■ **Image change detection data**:
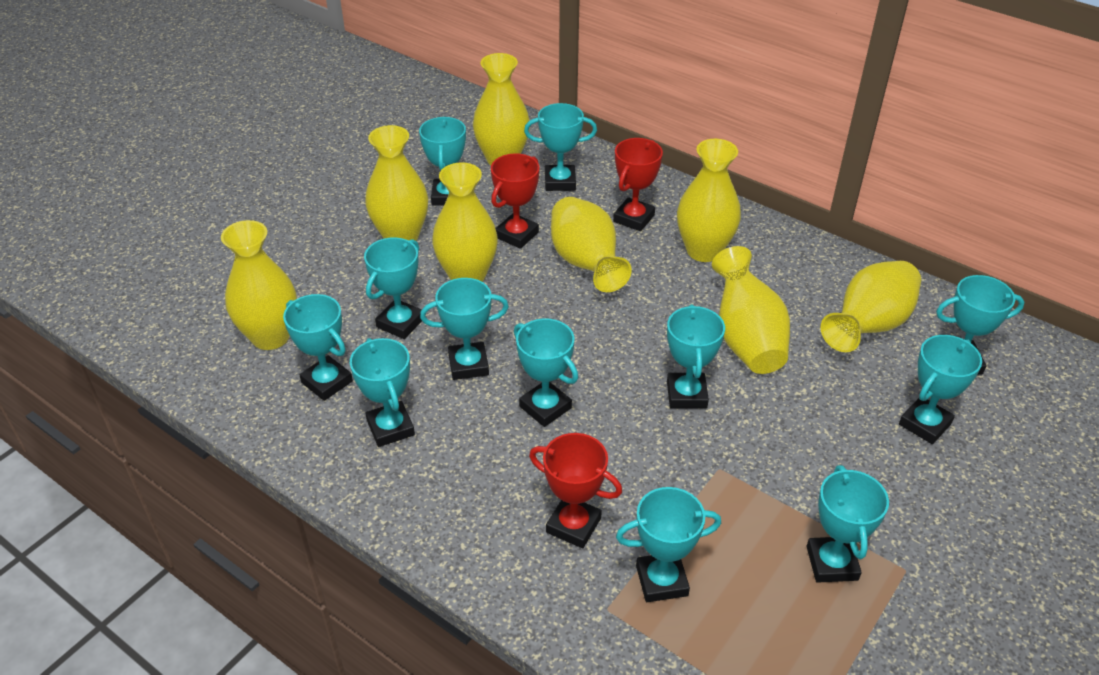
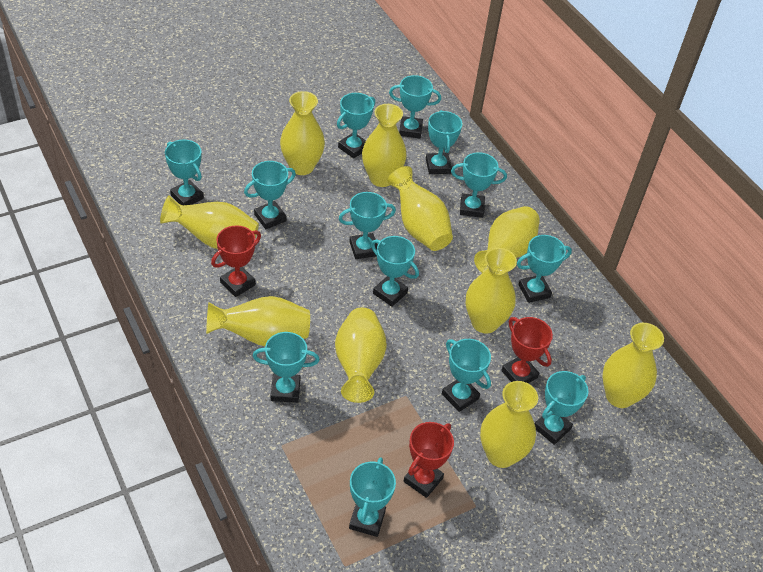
turquoise trophy: 12 -> 13
yellow vase: 8 -> 10

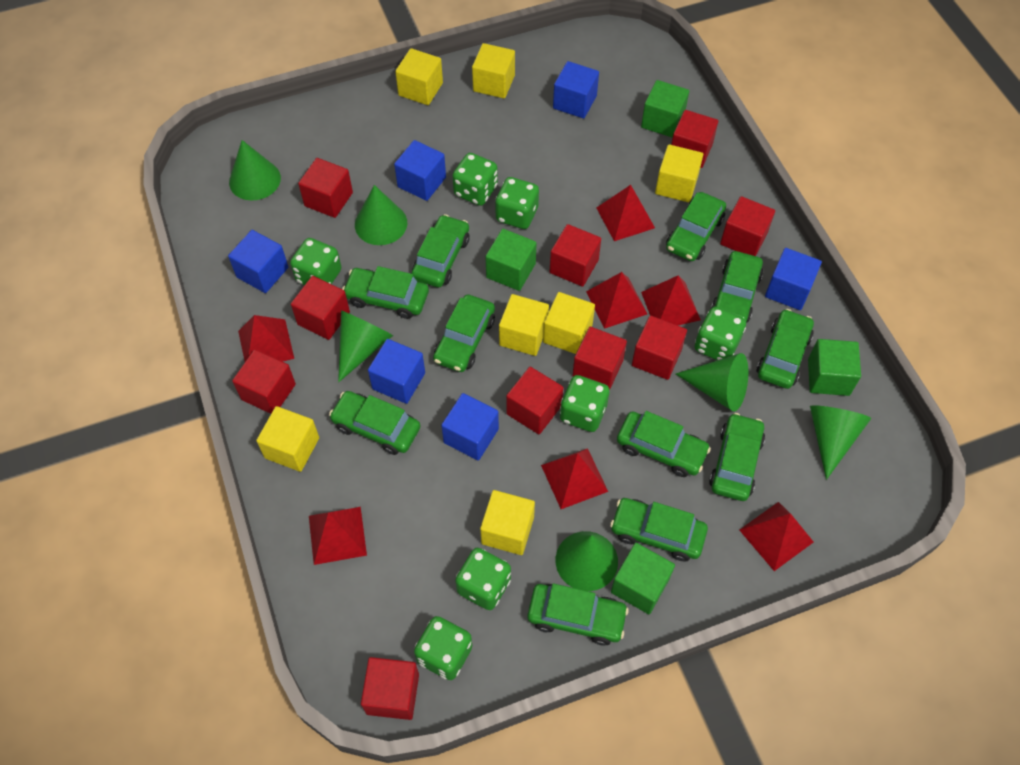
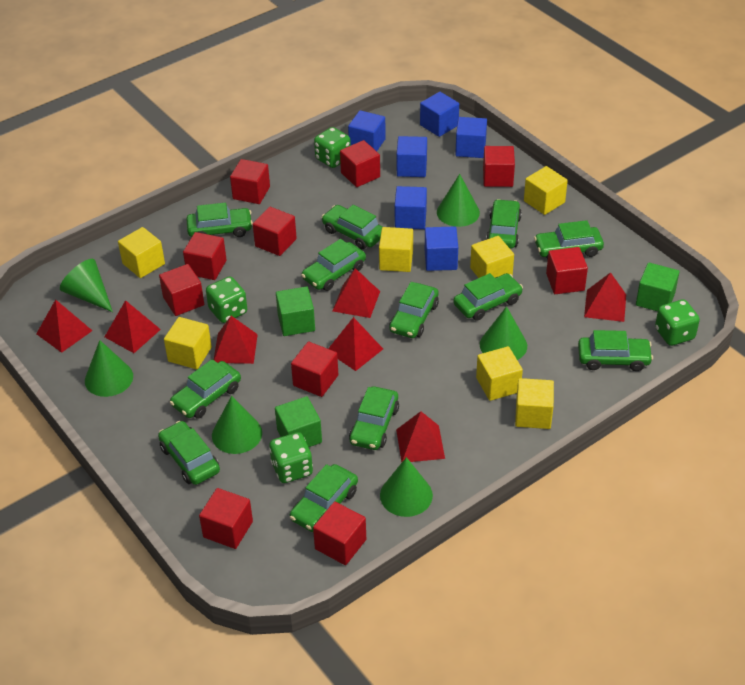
green car: 11 -> 12
green cube: 4 -> 3
green dice: 7 -> 4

■ **TRY IT**: Give back exactly the lines from the one that contains "yellow vase: 8 -> 10" to the final line of the data above, both included, with all pictures removed.

■ **WRITTEN ANSWER**:
yellow vase: 8 -> 10

green car: 11 -> 12
green cube: 4 -> 3
green dice: 7 -> 4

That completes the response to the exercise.